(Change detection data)
______________________________
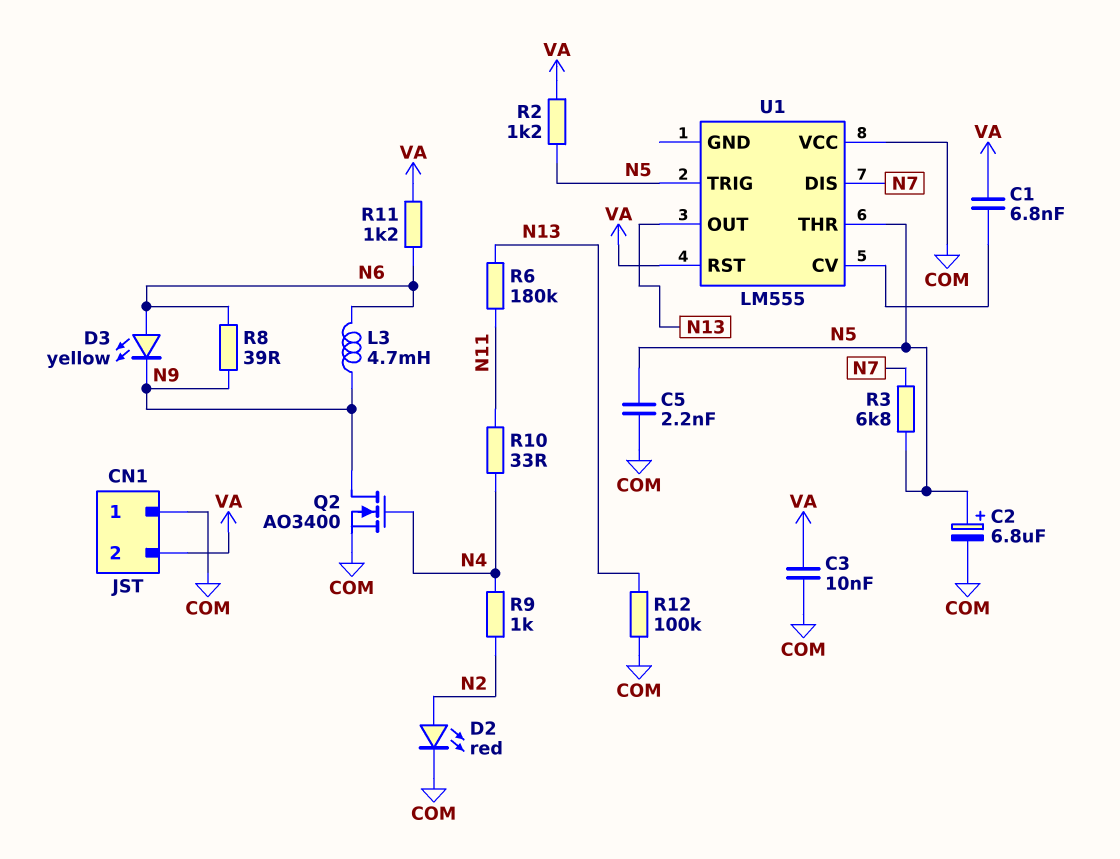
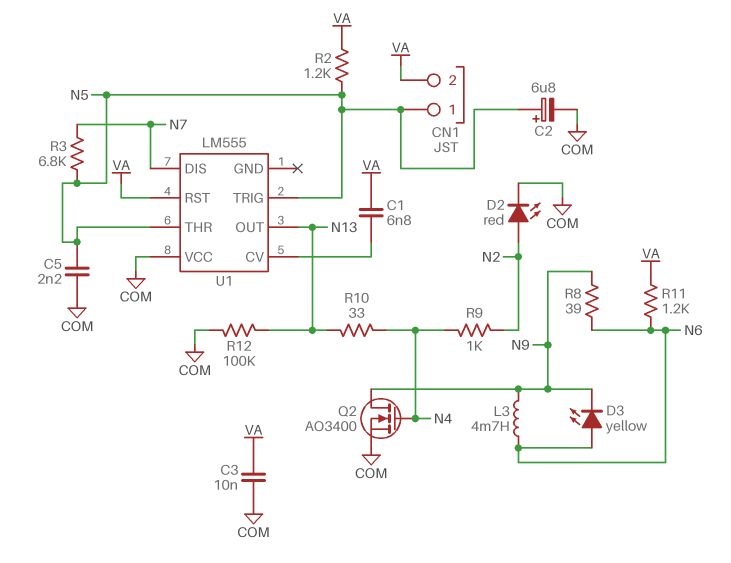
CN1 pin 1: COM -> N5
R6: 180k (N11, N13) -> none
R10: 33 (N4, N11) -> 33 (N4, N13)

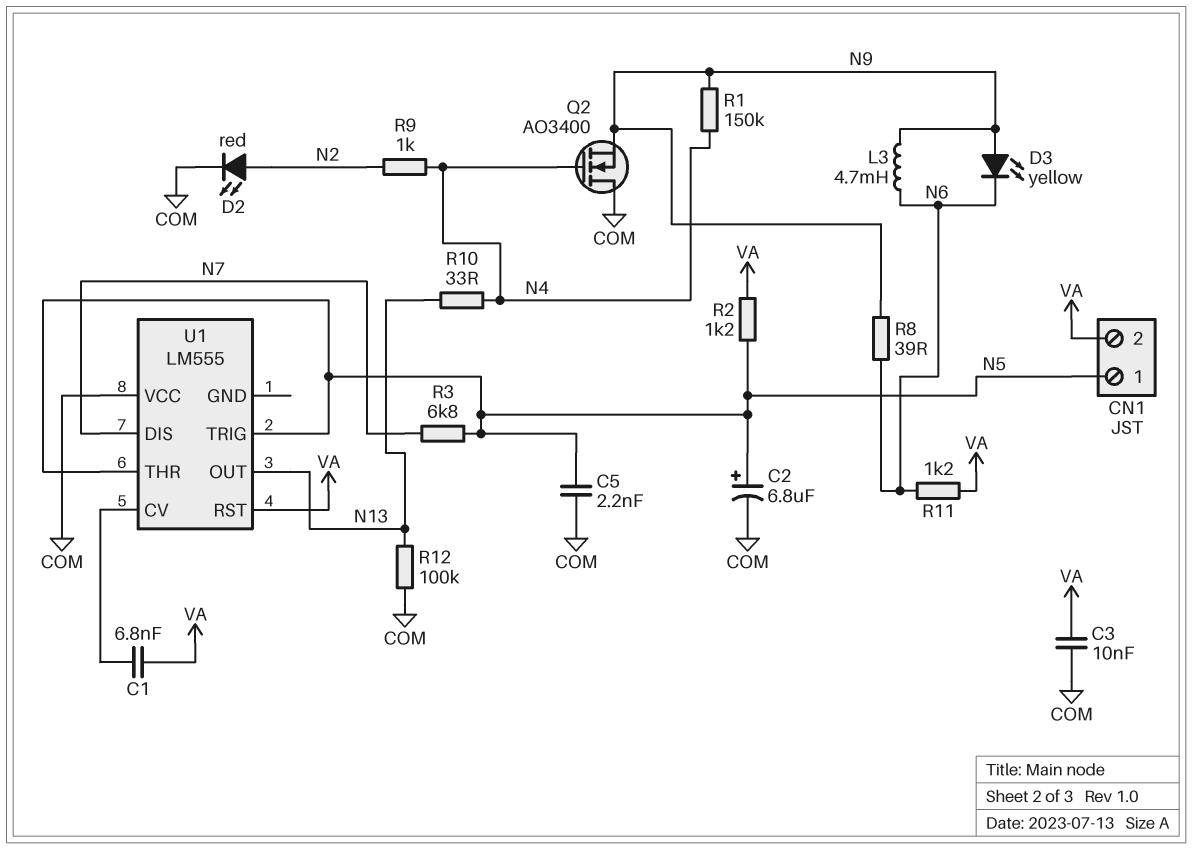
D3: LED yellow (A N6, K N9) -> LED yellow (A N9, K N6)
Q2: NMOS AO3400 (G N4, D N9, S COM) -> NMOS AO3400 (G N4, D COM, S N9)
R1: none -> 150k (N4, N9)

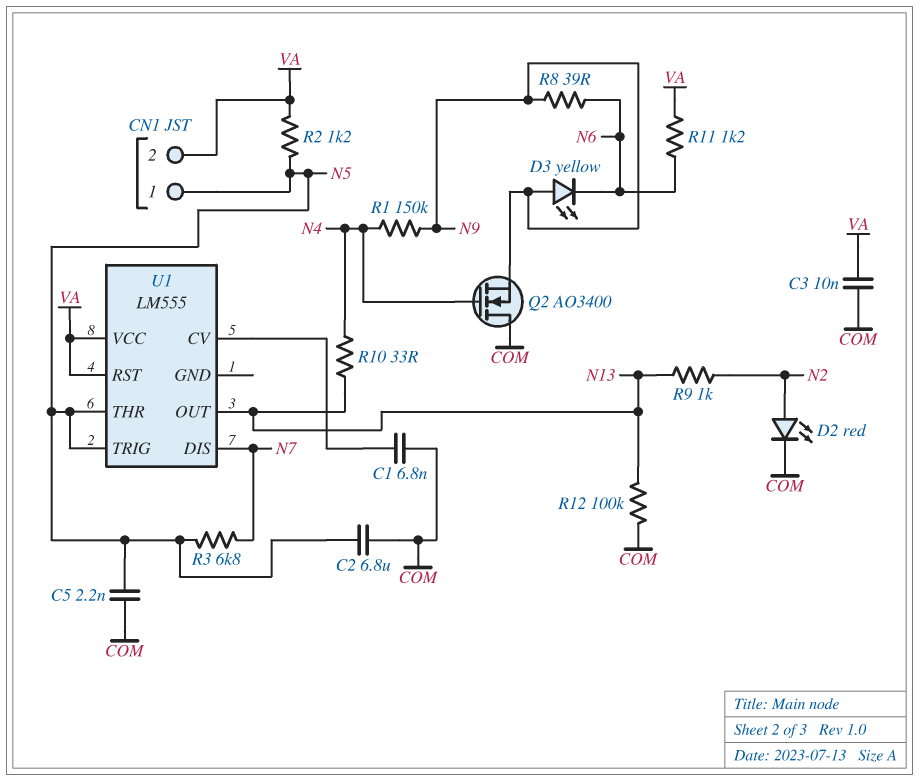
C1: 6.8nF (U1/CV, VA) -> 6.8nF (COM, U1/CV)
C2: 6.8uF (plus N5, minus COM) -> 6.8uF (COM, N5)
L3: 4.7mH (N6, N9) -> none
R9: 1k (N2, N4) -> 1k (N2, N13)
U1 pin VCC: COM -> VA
______________________________
WHAT IS BEING ASKED: Each line of the data must be restated exactly, and the pictures must be left out.

EXERCISE OUTPUT:
CN1 pin 1: COM -> N5
R6: 180k (N11, N13) -> none
R10: 33 (N4, N11) -> 33 (N4, N13)

D3: LED yellow (A N6, K N9) -> LED yellow (A N9, K N6)
Q2: NMOS AO3400 (G N4, D N9, S COM) -> NMOS AO3400 (G N4, D COM, S N9)
R1: none -> 150k (N4, N9)

C1: 6.8nF (U1/CV, VA) -> 6.8nF (COM, U1/CV)
C2: 6.8uF (plus N5, minus COM) -> 6.8uF (COM, N5)
L3: 4.7mH (N6, N9) -> none
R9: 1k (N2, N4) -> 1k (N2, N13)
U1 pin VCC: COM -> VA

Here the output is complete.